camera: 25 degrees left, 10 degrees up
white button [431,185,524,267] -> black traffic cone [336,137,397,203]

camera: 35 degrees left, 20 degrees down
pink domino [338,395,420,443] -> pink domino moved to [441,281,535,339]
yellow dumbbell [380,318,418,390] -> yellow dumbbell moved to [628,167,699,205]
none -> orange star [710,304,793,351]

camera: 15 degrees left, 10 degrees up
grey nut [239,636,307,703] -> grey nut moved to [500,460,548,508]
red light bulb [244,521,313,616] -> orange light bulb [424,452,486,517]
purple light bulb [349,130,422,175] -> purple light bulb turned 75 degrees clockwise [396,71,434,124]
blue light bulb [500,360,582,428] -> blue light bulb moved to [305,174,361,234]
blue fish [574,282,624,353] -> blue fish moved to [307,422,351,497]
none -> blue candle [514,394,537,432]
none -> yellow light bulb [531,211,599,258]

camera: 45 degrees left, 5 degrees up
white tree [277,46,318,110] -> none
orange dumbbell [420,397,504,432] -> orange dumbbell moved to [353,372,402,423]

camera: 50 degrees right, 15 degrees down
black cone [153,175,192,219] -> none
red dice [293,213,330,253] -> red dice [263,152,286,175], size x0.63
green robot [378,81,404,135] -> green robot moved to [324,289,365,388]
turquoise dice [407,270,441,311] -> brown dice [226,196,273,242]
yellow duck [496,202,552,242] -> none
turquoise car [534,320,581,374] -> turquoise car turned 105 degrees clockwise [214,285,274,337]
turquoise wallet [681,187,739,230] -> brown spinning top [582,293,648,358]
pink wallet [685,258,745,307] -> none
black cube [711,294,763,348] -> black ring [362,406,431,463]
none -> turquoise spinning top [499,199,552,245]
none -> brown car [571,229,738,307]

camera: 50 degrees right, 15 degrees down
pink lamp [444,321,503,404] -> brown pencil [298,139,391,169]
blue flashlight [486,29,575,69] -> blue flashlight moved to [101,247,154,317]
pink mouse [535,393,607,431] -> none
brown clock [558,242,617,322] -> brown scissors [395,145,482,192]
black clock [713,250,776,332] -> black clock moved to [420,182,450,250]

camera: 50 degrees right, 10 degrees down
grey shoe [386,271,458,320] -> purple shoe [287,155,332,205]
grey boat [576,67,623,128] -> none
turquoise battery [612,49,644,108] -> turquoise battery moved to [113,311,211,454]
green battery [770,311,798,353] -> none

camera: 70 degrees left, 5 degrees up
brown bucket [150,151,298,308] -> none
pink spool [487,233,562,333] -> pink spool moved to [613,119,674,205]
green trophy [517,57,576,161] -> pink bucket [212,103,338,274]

• • • • • • •

ACTIVITY.
Quote the listing above, but only from the line that shows "purple light bulb [349,130,422,175]" through the line that shows "orange dumbbell [420,397,504,432]".

ANSWER SECTION.
purple light bulb [349,130,422,175] -> purple light bulb turned 75 degrees clockwise [396,71,434,124]
blue light bulb [500,360,582,428] -> blue light bulb moved to [305,174,361,234]
blue fish [574,282,624,353] -> blue fish moved to [307,422,351,497]
none -> blue candle [514,394,537,432]
none -> yellow light bulb [531,211,599,258]

camera: 45 degrees left, 5 degrees up
white tree [277,46,318,110] -> none
orange dumbbell [420,397,504,432] -> orange dumbbell moved to [353,372,402,423]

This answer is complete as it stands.